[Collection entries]
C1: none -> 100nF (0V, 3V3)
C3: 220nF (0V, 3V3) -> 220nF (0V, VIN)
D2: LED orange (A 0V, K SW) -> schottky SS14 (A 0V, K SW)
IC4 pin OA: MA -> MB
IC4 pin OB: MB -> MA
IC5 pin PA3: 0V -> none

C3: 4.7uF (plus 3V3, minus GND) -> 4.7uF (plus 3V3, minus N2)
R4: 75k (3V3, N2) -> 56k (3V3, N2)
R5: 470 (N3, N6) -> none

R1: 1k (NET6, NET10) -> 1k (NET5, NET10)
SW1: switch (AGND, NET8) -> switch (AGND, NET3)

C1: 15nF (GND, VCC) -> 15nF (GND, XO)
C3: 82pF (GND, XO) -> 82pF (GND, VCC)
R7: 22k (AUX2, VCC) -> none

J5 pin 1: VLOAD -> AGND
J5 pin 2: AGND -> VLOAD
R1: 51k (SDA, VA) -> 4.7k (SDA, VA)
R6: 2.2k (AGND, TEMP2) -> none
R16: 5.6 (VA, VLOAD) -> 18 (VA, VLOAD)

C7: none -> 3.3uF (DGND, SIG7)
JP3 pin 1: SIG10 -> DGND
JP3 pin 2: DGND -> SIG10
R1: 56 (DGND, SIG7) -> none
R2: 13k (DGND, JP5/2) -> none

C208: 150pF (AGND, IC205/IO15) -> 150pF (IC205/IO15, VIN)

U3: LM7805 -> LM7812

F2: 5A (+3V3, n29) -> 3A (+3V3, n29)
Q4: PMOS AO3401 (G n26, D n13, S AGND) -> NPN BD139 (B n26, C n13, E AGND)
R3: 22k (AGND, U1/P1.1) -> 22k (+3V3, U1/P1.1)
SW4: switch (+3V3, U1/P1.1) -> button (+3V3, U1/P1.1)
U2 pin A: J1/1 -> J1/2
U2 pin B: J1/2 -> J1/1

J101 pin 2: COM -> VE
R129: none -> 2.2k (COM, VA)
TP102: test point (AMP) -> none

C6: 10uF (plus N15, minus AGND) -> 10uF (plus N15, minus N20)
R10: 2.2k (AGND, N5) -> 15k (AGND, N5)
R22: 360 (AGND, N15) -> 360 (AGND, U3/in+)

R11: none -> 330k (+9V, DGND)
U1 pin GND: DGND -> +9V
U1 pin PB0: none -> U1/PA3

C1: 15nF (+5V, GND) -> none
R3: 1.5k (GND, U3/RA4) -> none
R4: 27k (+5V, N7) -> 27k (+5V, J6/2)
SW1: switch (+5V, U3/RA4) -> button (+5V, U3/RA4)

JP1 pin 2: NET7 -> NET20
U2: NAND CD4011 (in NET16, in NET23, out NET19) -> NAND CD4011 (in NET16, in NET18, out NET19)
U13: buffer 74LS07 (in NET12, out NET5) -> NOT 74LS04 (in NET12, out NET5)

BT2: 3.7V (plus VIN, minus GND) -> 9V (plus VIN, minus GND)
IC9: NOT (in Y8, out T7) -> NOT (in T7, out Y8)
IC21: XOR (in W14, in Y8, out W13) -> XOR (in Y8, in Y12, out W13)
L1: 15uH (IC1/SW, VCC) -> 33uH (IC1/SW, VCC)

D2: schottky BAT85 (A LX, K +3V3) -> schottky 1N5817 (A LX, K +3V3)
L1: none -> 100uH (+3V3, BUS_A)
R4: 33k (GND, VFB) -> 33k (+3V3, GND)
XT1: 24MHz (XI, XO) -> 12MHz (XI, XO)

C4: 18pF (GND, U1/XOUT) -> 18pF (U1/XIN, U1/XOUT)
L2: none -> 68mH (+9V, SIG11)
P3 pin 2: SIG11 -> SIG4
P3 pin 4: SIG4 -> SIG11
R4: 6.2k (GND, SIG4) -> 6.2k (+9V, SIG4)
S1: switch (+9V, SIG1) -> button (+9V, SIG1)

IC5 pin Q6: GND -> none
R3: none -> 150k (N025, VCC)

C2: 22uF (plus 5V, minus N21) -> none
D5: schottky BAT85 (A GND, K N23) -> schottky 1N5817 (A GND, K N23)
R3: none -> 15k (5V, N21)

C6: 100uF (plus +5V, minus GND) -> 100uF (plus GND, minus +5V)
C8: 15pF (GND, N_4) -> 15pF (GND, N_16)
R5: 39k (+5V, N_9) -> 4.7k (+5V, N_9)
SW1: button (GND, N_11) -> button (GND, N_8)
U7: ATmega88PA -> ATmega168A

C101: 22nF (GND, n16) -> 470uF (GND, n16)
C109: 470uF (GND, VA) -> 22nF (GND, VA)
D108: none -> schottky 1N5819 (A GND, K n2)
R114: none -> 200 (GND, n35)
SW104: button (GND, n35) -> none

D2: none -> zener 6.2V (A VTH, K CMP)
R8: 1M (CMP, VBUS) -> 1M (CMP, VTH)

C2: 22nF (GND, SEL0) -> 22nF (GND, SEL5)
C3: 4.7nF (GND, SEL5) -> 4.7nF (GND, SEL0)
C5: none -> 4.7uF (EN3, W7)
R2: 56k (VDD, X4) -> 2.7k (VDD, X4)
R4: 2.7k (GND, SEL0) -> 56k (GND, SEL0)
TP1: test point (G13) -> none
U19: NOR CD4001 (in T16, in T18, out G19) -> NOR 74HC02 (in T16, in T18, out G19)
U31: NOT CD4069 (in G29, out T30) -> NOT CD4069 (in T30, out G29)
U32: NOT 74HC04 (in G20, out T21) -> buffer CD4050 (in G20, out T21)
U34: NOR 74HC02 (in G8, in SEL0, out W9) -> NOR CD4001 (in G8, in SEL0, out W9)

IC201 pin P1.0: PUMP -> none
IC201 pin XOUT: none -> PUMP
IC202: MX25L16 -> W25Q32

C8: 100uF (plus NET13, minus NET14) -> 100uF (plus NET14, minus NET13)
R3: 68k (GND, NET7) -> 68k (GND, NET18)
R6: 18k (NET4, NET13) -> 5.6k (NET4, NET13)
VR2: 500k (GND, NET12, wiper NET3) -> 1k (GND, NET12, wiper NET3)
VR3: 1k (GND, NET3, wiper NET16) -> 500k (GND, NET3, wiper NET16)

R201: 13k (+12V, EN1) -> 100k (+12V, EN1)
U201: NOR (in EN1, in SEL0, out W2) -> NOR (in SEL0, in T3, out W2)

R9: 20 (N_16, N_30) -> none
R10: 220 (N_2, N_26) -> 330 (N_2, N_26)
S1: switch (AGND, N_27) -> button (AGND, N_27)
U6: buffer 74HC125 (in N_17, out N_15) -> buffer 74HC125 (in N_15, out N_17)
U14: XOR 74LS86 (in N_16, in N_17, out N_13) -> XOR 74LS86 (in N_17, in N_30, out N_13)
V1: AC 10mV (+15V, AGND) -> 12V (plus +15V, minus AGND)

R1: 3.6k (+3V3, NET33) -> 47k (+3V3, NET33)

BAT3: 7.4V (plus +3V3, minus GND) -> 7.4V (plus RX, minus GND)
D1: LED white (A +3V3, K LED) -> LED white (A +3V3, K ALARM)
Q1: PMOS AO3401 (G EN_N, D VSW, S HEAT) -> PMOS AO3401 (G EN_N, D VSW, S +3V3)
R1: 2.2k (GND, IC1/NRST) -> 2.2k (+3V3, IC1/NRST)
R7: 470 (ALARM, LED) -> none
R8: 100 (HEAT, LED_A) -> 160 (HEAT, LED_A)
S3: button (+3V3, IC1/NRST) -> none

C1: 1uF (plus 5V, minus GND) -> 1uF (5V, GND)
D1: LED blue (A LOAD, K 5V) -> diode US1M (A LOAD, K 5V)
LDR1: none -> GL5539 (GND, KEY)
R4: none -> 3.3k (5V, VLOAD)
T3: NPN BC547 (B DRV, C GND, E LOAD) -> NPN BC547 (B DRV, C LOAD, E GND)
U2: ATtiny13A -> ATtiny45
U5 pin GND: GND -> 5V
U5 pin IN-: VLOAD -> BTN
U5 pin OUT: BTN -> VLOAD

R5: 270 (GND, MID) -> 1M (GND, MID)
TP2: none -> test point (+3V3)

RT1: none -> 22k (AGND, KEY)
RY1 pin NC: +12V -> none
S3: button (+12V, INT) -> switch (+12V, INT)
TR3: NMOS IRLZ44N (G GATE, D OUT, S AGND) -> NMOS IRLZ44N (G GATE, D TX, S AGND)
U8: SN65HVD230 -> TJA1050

Try it: Word for word, restate the lines of the data above that fall between the line holding "U1 pin GND: DGND -> +9V" and the line holding "TP1: test point (G13) -> none", inclusive, and no other lines.

Task output:
U1 pin GND: DGND -> +9V
U1 pin PB0: none -> U1/PA3

C1: 15nF (+5V, GND) -> none
R3: 1.5k (GND, U3/RA4) -> none
R4: 27k (+5V, N7) -> 27k (+5V, J6/2)
SW1: switch (+5V, U3/RA4) -> button (+5V, U3/RA4)

JP1 pin 2: NET7 -> NET20
U2: NAND CD4011 (in NET16, in NET23, out NET19) -> NAND CD4011 (in NET16, in NET18, out NET19)
U13: buffer 74LS07 (in NET12, out NET5) -> NOT 74LS04 (in NET12, out NET5)

BT2: 3.7V (plus VIN, minus GND) -> 9V (plus VIN, minus GND)
IC9: NOT (in Y8, out T7) -> NOT (in T7, out Y8)
IC21: XOR (in W14, in Y8, out W13) -> XOR (in Y8, in Y12, out W13)
L1: 15uH (IC1/SW, VCC) -> 33uH (IC1/SW, VCC)

D2: schottky BAT85 (A LX, K +3V3) -> schottky 1N5817 (A LX, K +3V3)
L1: none -> 100uH (+3V3, BUS_A)
R4: 33k (GND, VFB) -> 33k (+3V3, GND)
XT1: 24MHz (XI, XO) -> 12MHz (XI, XO)

C4: 18pF (GND, U1/XOUT) -> 18pF (U1/XIN, U1/XOUT)
L2: none -> 68mH (+9V, SIG11)
P3 pin 2: SIG11 -> SIG4
P3 pin 4: SIG4 -> SIG11
R4: 6.2k (GND, SIG4) -> 6.2k (+9V, SIG4)
S1: switch (+9V, SIG1) -> button (+9V, SIG1)

IC5 pin Q6: GND -> none
R3: none -> 150k (N025, VCC)

C2: 22uF (plus 5V, minus N21) -> none
D5: schottky BAT85 (A GND, K N23) -> schottky 1N5817 (A GND, K N23)
R3: none -> 15k (5V, N21)

C6: 100uF (plus +5V, minus GND) -> 100uF (plus GND, minus +5V)
C8: 15pF (GND, N_4) -> 15pF (GND, N_16)
R5: 39k (+5V, N_9) -> 4.7k (+5V, N_9)
SW1: button (GND, N_11) -> button (GND, N_8)
U7: ATmega88PA -> ATmega168A

C101: 22nF (GND, n16) -> 470uF (GND, n16)
C109: 470uF (GND, VA) -> 22nF (GND, VA)
D108: none -> schottky 1N5819 (A GND, K n2)
R114: none -> 200 (GND, n35)
SW104: button (GND, n35) -> none

D2: none -> zener 6.2V (A VTH, K CMP)
R8: 1M (CMP, VBUS) -> 1M (CMP, VTH)

C2: 22nF (GND, SEL0) -> 22nF (GND, SEL5)
C3: 4.7nF (GND, SEL5) -> 4.7nF (GND, SEL0)
C5: none -> 4.7uF (EN3, W7)
R2: 56k (VDD, X4) -> 2.7k (VDD, X4)
R4: 2.7k (GND, SEL0) -> 56k (GND, SEL0)
TP1: test point (G13) -> none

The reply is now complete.